_What is being asked:_ Copy exactly, and copy only, the lines from the one bearing "none -> green brick D4:D5 level 1" through the final line of the records.

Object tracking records
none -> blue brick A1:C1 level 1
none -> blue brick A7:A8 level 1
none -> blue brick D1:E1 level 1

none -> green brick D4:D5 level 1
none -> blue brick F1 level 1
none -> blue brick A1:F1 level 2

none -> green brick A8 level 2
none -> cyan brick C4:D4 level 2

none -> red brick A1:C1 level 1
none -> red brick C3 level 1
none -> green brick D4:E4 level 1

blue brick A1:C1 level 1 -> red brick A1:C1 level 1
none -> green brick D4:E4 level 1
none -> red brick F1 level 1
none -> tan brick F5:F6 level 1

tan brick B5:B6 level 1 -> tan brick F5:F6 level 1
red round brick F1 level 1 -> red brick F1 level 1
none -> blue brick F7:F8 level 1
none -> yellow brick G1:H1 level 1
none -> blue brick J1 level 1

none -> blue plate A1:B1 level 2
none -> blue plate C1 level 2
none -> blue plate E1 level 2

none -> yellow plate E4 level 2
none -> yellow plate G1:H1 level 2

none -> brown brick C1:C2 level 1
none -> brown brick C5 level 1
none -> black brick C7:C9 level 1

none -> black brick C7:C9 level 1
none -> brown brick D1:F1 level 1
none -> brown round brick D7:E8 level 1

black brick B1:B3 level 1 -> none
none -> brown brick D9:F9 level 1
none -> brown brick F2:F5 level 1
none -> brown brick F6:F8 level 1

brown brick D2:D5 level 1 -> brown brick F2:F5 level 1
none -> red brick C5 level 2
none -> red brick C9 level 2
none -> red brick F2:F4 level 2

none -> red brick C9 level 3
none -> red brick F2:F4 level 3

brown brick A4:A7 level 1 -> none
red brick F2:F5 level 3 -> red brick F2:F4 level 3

_Answer to the exercise:_
none -> green brick D4:D5 level 1
none -> blue brick F1 level 1
none -> blue brick A1:F1 level 2

none -> green brick A8 level 2
none -> cyan brick C4:D4 level 2

none -> red brick A1:C1 level 1
none -> red brick C3 level 1
none -> green brick D4:E4 level 1

blue brick A1:C1 level 1 -> red brick A1:C1 level 1
none -> green brick D4:E4 level 1
none -> red brick F1 level 1
none -> tan brick F5:F6 level 1

tan brick B5:B6 level 1 -> tan brick F5:F6 level 1
red round brick F1 level 1 -> red brick F1 level 1
none -> blue brick F7:F8 level 1
none -> yellow brick G1:H1 level 1
none -> blue brick J1 level 1

none -> blue plate A1:B1 level 2
none -> blue plate C1 level 2
none -> blue plate E1 level 2

none -> yellow plate E4 level 2
none -> yellow plate G1:H1 level 2

none -> brown brick C1:C2 level 1
none -> brown brick C5 level 1
none -> black brick C7:C9 level 1

none -> black brick C7:C9 level 1
none -> brown brick D1:F1 level 1
none -> brown round brick D7:E8 level 1

black brick B1:B3 level 1 -> none
none -> brown brick D9:F9 level 1
none -> brown brick F2:F5 level 1
none -> brown brick F6:F8 level 1

brown brick D2:D5 level 1 -> brown brick F2:F5 level 1
none -> red brick C5 level 2
none -> red brick C9 level 2
none -> red brick F2:F4 level 2

none -> red brick C9 level 3
none -> red brick F2:F4 level 3

brown brick A4:A7 level 1 -> none
red brick F2:F5 level 3 -> red brick F2:F4 level 3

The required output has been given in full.